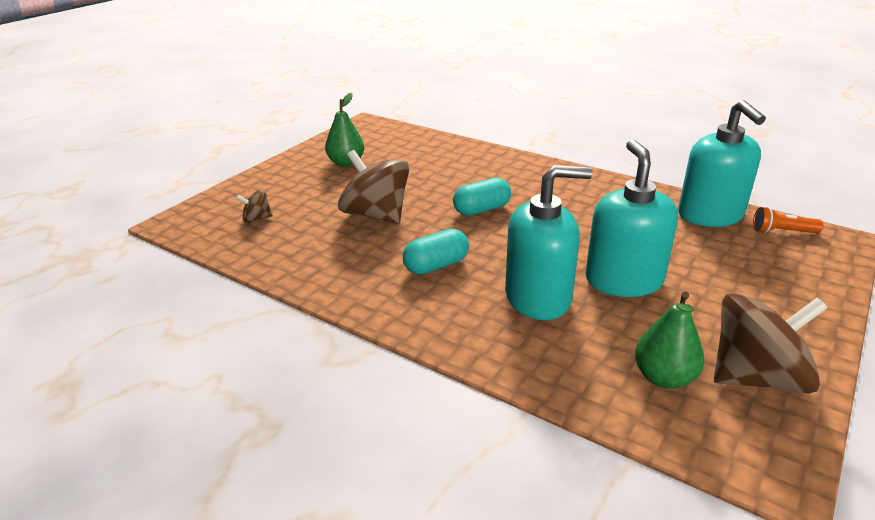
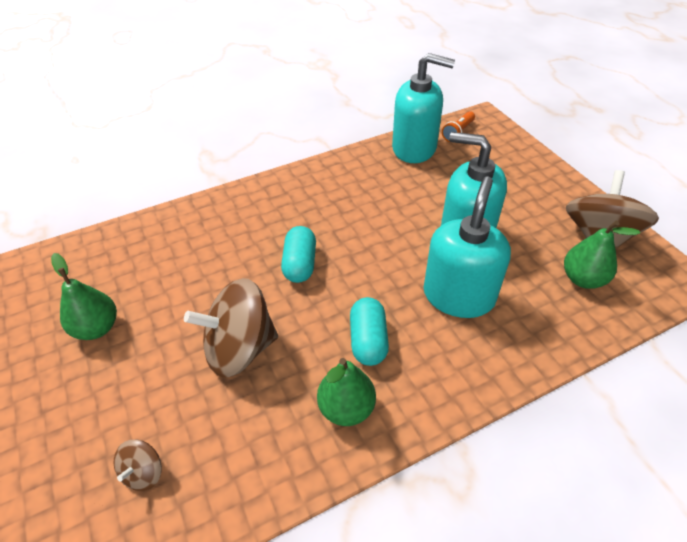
camera: 60 degrees left, 15 degrees up
(362, 276) = (346, 408): none -> green pear

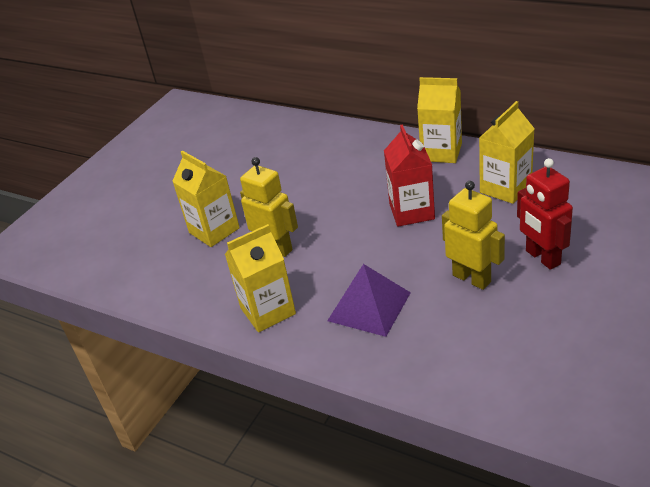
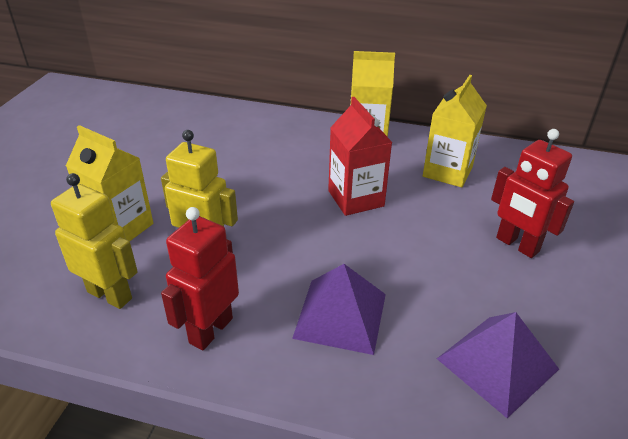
camera: 20 degrees left, 0 degrees up
(268, 311) = (210, 330): yellow carton -> red robot
(472, 278) = (450, 273): yellow robot -> yellow robot (110, 295)
(482, 350) = (497, 364): none -> purple pyramid

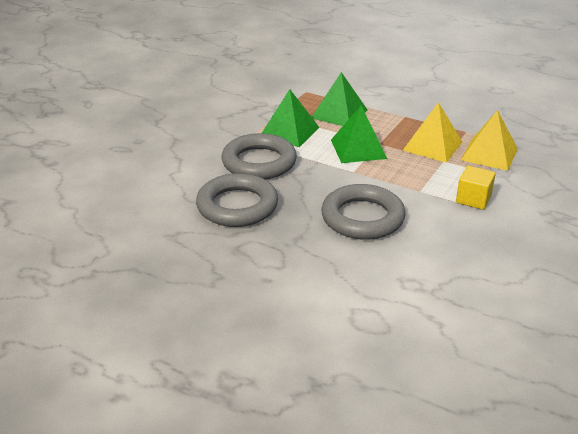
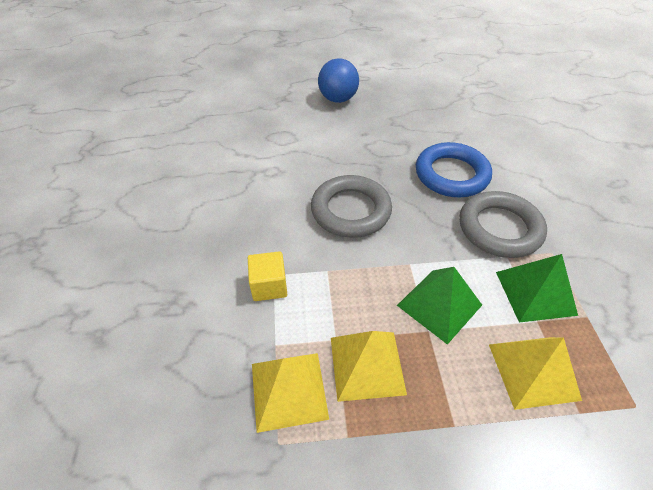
camera: 145 degrees right, 15 degrees up
(237, 206) = (451, 174): grey ring -> blue ring
(241, 344) = (338, 99): none -> blue ball
(339, 114) = (533, 371): green pyramid -> yellow pyramid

# # #

### [Directions for this task]
Set down exactly what runs from the line containing "camera: 145 degrees right, 15 degrees up" through the last line above, both lines included.

### [Output of the exercise]
camera: 145 degrees right, 15 degrees up
(237, 206) = (451, 174): grey ring -> blue ring
(241, 344) = (338, 99): none -> blue ball
(339, 114) = (533, 371): green pyramid -> yellow pyramid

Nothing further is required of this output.